"""

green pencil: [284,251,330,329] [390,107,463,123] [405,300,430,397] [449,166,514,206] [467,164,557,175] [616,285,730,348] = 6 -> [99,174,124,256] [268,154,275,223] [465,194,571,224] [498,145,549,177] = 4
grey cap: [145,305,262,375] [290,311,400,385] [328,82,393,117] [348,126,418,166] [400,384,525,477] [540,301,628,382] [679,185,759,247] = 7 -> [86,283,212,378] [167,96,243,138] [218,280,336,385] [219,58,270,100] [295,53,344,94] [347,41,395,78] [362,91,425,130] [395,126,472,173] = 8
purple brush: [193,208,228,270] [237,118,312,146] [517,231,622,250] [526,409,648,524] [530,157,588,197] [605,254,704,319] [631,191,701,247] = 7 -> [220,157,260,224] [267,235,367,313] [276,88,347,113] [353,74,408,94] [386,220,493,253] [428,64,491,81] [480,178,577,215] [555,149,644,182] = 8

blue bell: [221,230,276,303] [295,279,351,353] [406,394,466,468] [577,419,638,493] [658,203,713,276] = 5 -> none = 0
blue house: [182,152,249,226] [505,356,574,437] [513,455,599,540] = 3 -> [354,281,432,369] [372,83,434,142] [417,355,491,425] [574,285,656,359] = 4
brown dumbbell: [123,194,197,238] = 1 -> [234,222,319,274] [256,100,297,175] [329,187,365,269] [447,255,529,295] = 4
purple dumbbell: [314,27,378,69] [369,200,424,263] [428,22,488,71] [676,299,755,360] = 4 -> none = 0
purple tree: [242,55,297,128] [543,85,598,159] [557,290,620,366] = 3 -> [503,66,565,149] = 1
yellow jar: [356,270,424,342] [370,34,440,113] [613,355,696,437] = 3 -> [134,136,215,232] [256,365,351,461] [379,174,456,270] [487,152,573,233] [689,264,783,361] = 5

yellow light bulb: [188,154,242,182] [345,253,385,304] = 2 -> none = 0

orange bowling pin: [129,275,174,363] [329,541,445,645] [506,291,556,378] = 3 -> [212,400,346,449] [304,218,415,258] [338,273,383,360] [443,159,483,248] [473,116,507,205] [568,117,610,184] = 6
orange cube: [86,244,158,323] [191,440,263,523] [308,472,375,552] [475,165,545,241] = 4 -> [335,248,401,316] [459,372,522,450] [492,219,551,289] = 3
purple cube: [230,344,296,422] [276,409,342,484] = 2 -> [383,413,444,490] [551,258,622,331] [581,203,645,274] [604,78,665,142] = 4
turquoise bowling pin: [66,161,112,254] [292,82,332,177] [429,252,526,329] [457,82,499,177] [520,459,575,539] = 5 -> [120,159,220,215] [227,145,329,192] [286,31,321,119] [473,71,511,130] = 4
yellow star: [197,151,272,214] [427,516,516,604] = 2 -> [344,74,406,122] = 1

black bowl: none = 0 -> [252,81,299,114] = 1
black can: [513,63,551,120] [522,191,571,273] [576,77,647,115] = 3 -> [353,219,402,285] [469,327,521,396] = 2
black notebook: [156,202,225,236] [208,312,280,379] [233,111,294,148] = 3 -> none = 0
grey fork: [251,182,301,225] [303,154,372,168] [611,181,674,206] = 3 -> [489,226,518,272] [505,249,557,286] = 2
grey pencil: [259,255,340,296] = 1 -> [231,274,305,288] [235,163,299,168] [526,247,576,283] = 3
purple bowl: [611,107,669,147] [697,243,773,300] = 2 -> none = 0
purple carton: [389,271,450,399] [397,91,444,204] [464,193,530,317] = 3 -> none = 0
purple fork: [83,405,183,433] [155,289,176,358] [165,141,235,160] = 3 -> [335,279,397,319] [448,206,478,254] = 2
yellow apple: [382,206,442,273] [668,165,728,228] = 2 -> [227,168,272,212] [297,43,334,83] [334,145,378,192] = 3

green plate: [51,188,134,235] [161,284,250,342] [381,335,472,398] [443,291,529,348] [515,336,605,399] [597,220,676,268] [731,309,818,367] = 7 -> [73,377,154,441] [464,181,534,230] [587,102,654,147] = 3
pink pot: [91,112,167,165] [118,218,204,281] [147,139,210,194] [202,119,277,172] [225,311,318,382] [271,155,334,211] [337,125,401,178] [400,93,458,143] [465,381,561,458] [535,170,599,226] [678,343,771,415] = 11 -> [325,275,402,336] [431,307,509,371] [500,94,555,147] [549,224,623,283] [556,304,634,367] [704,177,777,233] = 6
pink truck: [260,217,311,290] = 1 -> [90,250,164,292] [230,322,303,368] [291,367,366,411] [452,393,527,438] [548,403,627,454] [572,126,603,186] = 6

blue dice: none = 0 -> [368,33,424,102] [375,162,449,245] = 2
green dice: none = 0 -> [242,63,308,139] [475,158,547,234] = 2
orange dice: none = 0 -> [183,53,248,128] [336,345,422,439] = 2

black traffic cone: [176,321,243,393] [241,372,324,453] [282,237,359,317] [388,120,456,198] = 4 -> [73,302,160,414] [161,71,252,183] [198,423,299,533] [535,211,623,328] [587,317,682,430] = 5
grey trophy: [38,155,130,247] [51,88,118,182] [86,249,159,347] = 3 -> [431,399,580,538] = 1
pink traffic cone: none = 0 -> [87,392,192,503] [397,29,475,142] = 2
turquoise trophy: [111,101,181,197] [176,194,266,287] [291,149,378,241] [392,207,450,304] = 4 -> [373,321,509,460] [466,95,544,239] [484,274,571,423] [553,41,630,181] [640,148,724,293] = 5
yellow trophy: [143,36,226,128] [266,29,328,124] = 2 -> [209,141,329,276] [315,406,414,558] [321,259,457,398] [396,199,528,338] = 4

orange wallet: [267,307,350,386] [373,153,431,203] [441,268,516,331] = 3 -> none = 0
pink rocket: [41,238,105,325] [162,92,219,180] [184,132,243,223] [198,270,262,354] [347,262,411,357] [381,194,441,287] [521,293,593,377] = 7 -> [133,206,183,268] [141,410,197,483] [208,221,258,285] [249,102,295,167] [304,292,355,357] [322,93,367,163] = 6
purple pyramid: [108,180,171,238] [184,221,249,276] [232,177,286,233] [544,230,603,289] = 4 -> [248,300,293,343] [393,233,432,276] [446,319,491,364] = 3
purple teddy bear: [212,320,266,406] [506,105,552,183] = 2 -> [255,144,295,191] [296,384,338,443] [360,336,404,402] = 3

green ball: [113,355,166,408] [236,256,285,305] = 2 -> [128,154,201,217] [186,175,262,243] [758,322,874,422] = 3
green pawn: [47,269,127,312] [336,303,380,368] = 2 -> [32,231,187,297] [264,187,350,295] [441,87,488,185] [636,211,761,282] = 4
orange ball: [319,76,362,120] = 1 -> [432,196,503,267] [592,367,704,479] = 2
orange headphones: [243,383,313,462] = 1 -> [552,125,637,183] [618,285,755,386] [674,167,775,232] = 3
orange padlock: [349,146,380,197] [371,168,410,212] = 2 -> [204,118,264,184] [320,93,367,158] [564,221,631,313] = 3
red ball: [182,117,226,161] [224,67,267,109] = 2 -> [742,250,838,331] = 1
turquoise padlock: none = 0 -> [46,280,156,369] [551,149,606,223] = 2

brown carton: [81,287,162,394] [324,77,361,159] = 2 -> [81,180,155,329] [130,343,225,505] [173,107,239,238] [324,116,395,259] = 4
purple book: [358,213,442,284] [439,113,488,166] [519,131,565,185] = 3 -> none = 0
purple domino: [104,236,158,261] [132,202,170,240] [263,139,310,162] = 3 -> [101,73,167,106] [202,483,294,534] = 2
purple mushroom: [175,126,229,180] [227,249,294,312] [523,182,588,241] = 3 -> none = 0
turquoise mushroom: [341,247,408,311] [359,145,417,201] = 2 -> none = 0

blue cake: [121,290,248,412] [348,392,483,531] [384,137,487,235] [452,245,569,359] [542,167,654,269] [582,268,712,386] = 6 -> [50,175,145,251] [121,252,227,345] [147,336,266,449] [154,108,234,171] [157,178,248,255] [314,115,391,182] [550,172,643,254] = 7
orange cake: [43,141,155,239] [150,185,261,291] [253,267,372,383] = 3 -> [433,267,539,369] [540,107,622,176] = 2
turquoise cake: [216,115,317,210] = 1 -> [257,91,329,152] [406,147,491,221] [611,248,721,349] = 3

"""

Return only the exact lines from the opening of the records through the line that contains "blue bell: [221,230,276,303]", both included.

green pencil: [284,251,330,329] [390,107,463,123] [405,300,430,397] [449,166,514,206] [467,164,557,175] [616,285,730,348] = 6 -> [99,174,124,256] [268,154,275,223] [465,194,571,224] [498,145,549,177] = 4
grey cap: [145,305,262,375] [290,311,400,385] [328,82,393,117] [348,126,418,166] [400,384,525,477] [540,301,628,382] [679,185,759,247] = 7 -> [86,283,212,378] [167,96,243,138] [218,280,336,385] [219,58,270,100] [295,53,344,94] [347,41,395,78] [362,91,425,130] [395,126,472,173] = 8
purple brush: [193,208,228,270] [237,118,312,146] [517,231,622,250] [526,409,648,524] [530,157,588,197] [605,254,704,319] [631,191,701,247] = 7 -> [220,157,260,224] [267,235,367,313] [276,88,347,113] [353,74,408,94] [386,220,493,253] [428,64,491,81] [480,178,577,215] [555,149,644,182] = 8

blue bell: [221,230,276,303] [295,279,351,353] [406,394,466,468] [577,419,638,493] [658,203,713,276] = 5 -> none = 0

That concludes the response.